> [Work instructions]
Return, exactly and in full, the lines of the records below starting at the one with "type=swapped; before=hand screwdriver/green;" and ending at the one with "type=gone; before=toy house/gray;", and no other lines.

> [Given data]
————
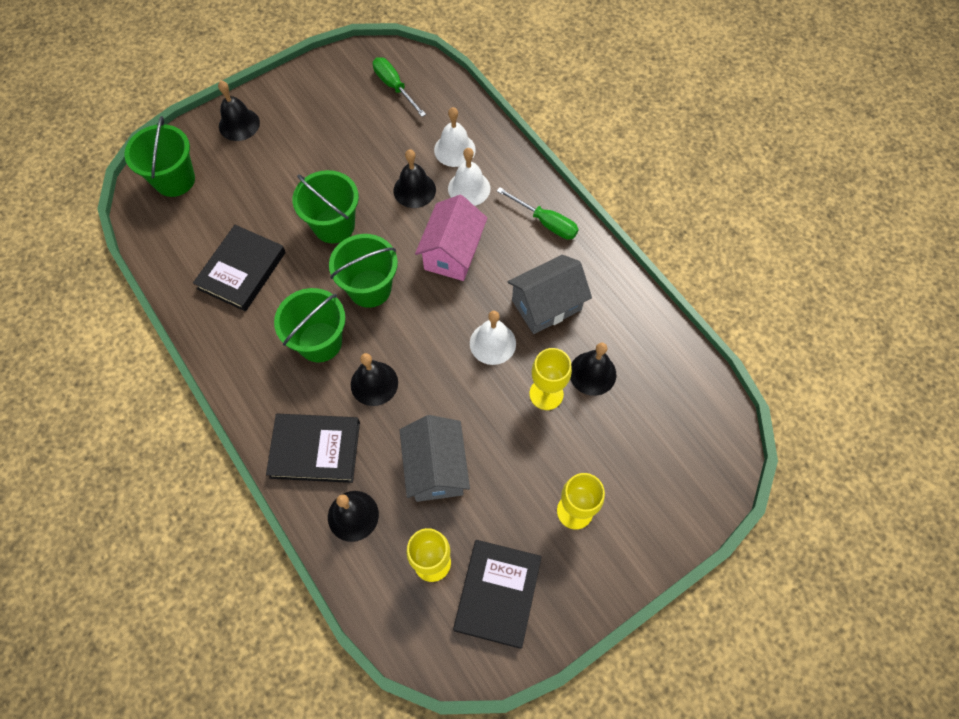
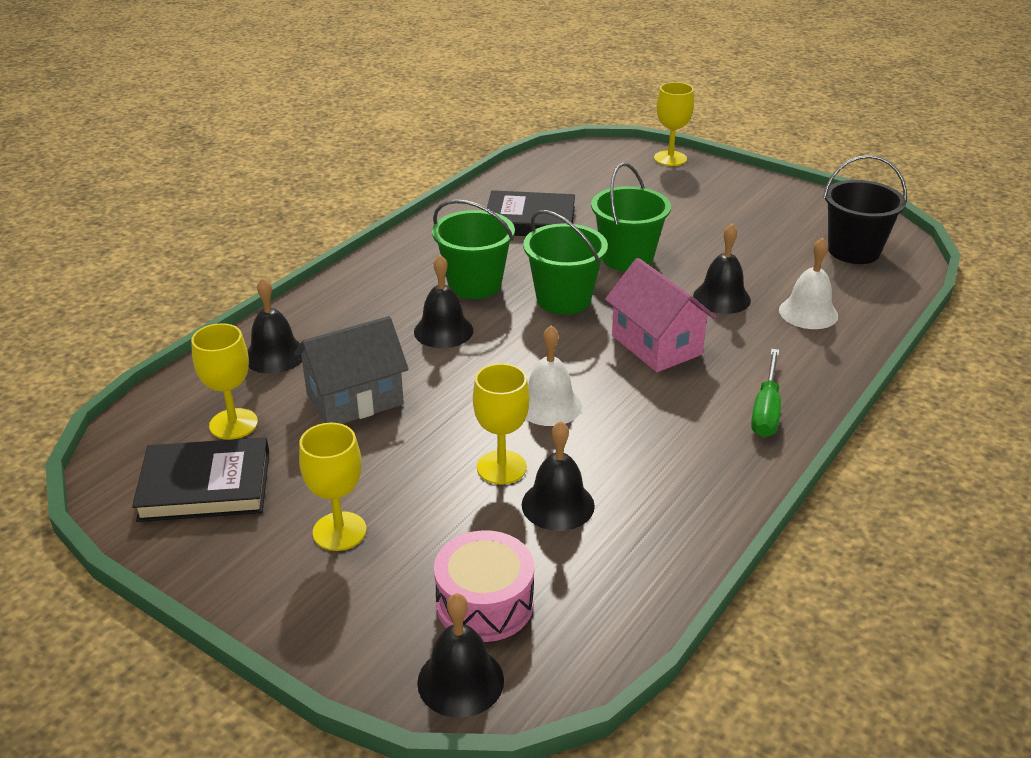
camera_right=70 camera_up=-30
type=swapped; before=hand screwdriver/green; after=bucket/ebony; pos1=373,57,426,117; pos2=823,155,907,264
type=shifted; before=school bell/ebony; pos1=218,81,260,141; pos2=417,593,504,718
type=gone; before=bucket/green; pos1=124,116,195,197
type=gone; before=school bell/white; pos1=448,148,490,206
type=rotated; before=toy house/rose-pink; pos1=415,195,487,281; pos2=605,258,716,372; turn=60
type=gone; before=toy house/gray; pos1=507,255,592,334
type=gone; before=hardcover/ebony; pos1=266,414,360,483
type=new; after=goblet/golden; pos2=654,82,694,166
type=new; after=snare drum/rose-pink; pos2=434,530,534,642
————
> [Response]
type=swapped; before=hand screwdriver/green; after=bucket/ebony; pos1=373,57,426,117; pos2=823,155,907,264
type=shifted; before=school bell/ebony; pos1=218,81,260,141; pos2=417,593,504,718
type=gone; before=bucket/green; pos1=124,116,195,197
type=gone; before=school bell/white; pos1=448,148,490,206
type=rotated; before=toy house/rose-pink; pos1=415,195,487,281; pos2=605,258,716,372; turn=60
type=gone; before=toy house/gray; pos1=507,255,592,334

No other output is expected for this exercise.